_HOW TO COMPLETE THIS TASK_
Without the pictures, write out all the lines below exactly as they appear.

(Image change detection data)
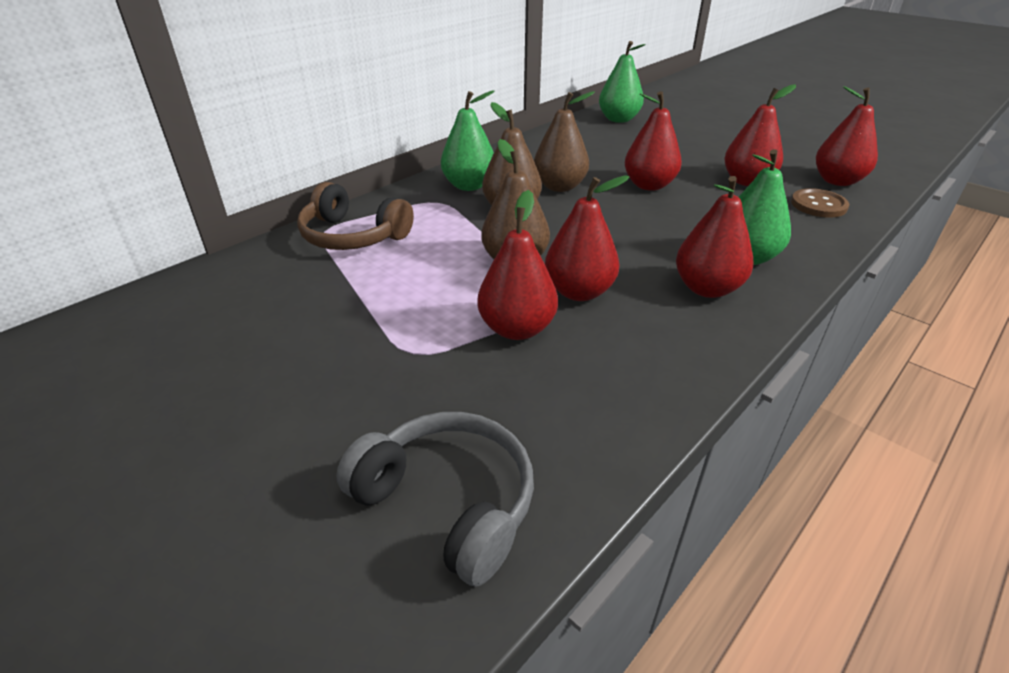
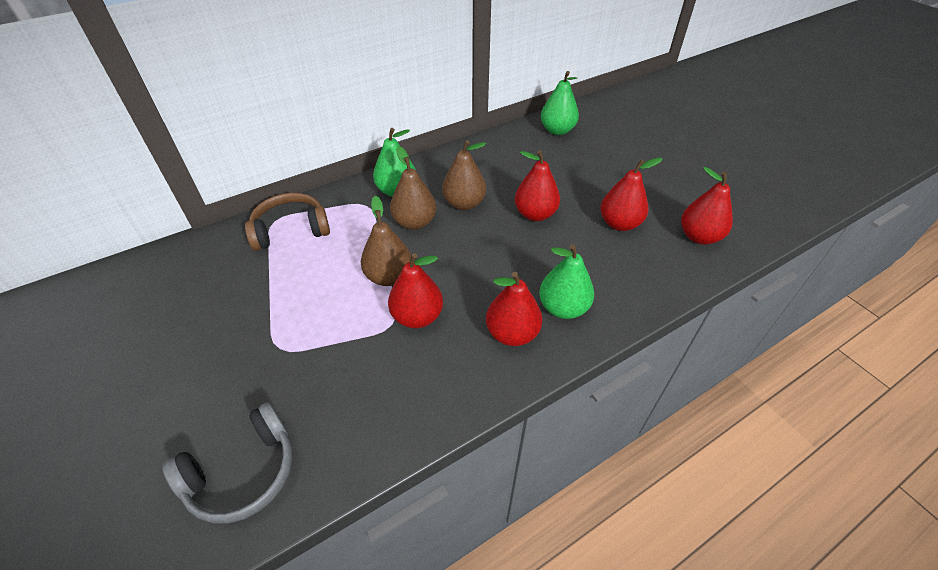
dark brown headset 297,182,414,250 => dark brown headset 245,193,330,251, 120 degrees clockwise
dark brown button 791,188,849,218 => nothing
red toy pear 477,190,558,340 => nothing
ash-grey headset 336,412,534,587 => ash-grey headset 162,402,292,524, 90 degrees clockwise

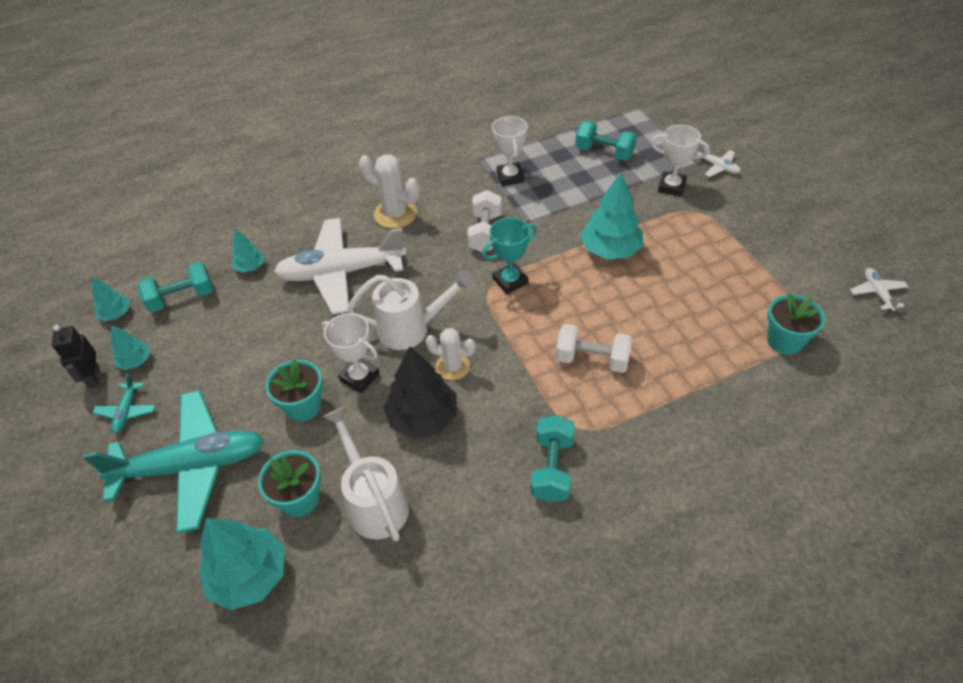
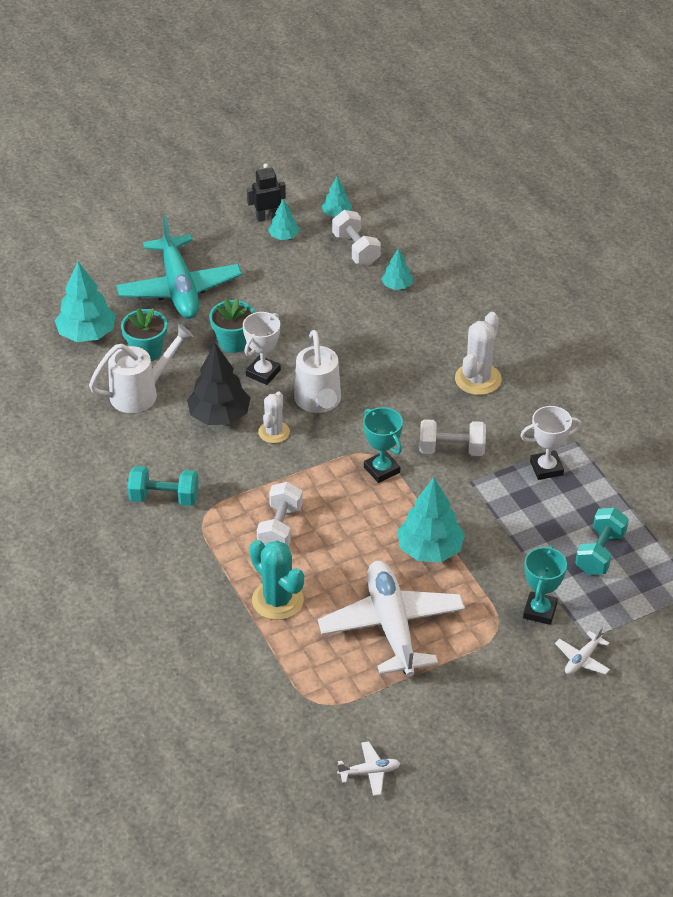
white award cup 651,125,710,196 => turquoise award cup 523,546,567,625
white toy plane 274,218,406,315 => white toy plane 318,561,465,677, moved
turquoise free weight 138,262,213,312 => white free weight 332,210,381,265
turquoise flower pot 767,293,825,355 => nothing
turquoise toy plane 92,374,156,433 => nothing
nothing => turquoise cactus 249,540,304,620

_SOLUTION TO THE EXERCISE_
dark brown headset 297,182,414,250 => dark brown headset 245,193,330,251, 120 degrees clockwise
dark brown button 791,188,849,218 => nothing
red toy pear 477,190,558,340 => nothing
ash-grey headset 336,412,534,587 => ash-grey headset 162,402,292,524, 90 degrees clockwise

white award cup 651,125,710,196 => turquoise award cup 523,546,567,625
white toy plane 274,218,406,315 => white toy plane 318,561,465,677, moved
turquoise free weight 138,262,213,312 => white free weight 332,210,381,265
turquoise flower pot 767,293,825,355 => nothing
turquoise toy plane 92,374,156,433 => nothing
nothing => turquoise cactus 249,540,304,620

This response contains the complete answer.